__Work task__
Please transcribe exactly, and only, the lines of the data below between the line holding "(611, 128) = (460, 217): purple" and the line holding "(446, 275) = (589, 379): black nut -> none", inclusive.

::: The data

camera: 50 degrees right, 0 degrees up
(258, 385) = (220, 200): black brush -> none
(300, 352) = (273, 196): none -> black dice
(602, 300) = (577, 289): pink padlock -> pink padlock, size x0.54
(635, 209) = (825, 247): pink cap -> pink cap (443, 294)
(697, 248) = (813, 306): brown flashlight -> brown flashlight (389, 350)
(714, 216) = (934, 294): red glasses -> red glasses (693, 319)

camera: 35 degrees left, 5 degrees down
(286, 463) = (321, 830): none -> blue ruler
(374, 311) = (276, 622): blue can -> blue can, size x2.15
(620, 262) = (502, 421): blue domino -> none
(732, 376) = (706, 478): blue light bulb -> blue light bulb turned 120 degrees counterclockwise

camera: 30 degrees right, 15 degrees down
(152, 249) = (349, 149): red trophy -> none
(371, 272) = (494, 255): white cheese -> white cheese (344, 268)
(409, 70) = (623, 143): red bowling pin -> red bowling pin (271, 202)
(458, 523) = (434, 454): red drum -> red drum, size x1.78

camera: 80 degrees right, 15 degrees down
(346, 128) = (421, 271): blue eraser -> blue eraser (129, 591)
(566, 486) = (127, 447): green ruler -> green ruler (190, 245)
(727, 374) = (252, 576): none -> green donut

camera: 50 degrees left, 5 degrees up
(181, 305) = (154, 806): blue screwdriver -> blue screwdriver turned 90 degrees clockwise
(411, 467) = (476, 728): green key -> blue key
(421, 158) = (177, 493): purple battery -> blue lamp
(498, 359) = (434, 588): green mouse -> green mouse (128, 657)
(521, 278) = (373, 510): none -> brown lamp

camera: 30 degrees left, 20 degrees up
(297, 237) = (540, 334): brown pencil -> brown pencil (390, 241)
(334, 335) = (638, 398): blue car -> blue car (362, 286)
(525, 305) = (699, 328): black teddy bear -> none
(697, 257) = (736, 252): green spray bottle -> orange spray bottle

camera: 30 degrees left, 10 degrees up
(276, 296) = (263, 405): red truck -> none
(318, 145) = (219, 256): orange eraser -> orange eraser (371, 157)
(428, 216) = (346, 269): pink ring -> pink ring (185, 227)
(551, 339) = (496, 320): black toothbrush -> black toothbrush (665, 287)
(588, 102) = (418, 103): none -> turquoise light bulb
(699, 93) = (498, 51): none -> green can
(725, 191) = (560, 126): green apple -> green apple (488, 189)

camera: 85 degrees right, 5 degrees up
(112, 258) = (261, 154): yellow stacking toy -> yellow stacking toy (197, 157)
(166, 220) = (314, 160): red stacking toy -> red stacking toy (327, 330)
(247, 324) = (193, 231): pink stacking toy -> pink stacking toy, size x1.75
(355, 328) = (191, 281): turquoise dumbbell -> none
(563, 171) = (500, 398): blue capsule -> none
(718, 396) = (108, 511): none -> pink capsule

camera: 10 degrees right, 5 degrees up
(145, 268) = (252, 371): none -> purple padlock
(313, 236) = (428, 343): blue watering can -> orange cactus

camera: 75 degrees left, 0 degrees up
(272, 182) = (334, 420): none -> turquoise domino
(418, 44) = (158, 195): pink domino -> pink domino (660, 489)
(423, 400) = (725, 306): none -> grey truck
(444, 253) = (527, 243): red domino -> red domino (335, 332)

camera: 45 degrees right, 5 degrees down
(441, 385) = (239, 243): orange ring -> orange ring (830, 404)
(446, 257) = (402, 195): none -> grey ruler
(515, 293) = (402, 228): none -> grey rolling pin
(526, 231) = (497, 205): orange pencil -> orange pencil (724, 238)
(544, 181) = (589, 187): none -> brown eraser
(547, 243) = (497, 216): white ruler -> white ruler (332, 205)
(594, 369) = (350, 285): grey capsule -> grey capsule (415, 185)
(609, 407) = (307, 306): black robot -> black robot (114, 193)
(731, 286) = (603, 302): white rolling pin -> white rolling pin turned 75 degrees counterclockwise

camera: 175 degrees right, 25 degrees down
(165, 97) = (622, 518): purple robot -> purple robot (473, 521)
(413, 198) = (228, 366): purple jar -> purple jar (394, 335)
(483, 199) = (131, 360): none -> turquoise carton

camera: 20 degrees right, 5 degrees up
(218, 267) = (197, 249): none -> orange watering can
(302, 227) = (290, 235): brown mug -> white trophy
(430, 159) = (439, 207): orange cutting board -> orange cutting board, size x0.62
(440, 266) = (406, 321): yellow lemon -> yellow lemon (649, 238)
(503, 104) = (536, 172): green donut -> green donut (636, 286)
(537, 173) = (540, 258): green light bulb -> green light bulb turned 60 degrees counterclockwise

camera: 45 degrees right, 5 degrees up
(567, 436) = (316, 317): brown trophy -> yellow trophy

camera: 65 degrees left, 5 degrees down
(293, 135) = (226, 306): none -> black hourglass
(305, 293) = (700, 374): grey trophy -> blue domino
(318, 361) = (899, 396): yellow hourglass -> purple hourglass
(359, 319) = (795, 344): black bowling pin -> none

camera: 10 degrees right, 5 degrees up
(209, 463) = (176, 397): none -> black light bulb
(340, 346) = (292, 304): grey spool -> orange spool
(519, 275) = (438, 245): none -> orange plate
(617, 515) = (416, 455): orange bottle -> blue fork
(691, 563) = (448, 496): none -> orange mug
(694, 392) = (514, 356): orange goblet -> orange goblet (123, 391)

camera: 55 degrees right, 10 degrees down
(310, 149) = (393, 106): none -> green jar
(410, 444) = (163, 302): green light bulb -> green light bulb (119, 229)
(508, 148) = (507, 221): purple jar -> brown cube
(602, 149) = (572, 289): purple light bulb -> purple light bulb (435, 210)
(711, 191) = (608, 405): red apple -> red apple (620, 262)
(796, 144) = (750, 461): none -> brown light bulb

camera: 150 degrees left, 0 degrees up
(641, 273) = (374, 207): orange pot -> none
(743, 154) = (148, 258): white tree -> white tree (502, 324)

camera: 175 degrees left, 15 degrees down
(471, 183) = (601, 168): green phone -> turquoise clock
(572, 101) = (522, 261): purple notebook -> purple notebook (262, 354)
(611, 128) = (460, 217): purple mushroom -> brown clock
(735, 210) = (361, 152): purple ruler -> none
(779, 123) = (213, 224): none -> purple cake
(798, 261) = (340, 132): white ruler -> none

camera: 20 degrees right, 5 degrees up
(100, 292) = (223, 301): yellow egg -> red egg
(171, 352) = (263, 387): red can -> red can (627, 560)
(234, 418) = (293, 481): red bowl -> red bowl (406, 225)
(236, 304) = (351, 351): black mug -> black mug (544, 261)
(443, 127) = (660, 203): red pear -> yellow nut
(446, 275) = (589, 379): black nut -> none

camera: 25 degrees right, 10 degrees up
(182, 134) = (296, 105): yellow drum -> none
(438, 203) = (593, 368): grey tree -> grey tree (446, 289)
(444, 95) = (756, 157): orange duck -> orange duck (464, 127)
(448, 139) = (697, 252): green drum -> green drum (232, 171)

::::::

__Written solution__
(611, 128) = (460, 217): purple mushroom -> brown clock
(735, 210) = (361, 152): purple ruler -> none
(779, 123) = (213, 224): none -> purple cake
(798, 261) = (340, 132): white ruler -> none

camera: 20 degrees right, 5 degrees up
(100, 292) = (223, 301): yellow egg -> red egg
(171, 352) = (263, 387): red can -> red can (627, 560)
(234, 418) = (293, 481): red bowl -> red bowl (406, 225)
(236, 304) = (351, 351): black mug -> black mug (544, 261)
(443, 127) = (660, 203): red pear -> yellow nut
(446, 275) = (589, 379): black nut -> none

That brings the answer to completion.